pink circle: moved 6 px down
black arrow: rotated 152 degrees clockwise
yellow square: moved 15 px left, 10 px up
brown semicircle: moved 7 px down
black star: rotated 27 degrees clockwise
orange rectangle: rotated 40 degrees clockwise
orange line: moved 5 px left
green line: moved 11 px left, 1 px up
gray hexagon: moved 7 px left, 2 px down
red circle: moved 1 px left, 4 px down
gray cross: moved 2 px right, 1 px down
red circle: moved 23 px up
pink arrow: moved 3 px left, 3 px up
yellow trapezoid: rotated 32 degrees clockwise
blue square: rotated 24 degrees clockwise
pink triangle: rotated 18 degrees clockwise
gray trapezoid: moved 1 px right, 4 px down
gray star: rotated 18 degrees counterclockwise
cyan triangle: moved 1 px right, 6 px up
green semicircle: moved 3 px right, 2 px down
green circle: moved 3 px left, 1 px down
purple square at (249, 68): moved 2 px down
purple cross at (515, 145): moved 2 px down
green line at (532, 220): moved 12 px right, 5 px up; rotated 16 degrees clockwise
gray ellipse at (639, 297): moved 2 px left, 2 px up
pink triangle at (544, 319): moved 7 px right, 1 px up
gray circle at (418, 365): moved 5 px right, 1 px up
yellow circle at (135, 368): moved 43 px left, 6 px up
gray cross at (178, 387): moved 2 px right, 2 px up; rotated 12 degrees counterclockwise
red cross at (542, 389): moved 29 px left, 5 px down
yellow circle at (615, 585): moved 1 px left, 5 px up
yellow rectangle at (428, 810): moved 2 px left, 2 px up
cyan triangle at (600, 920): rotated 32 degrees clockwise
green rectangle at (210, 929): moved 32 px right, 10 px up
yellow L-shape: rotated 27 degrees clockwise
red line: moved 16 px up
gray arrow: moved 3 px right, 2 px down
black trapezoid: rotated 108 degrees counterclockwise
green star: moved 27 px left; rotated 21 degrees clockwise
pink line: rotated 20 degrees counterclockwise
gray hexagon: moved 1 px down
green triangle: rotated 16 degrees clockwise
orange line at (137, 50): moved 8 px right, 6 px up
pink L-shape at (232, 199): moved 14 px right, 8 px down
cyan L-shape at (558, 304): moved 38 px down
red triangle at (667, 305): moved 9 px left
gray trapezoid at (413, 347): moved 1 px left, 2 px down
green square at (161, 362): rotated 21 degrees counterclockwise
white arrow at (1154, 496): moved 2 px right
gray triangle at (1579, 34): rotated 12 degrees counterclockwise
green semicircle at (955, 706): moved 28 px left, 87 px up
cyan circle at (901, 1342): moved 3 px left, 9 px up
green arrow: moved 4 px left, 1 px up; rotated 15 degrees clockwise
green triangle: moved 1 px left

+ + + + +

Take the lines above from the one holding "gray triangle at" to the last and output them exactly.

gray triangle at (1579, 34): rotated 12 degrees counterclockwise
green semicircle at (955, 706): moved 28 px left, 87 px up
cyan circle at (901, 1342): moved 3 px left, 9 px up
green arrow: moved 4 px left, 1 px up; rotated 15 degrees clockwise
green triangle: moved 1 px left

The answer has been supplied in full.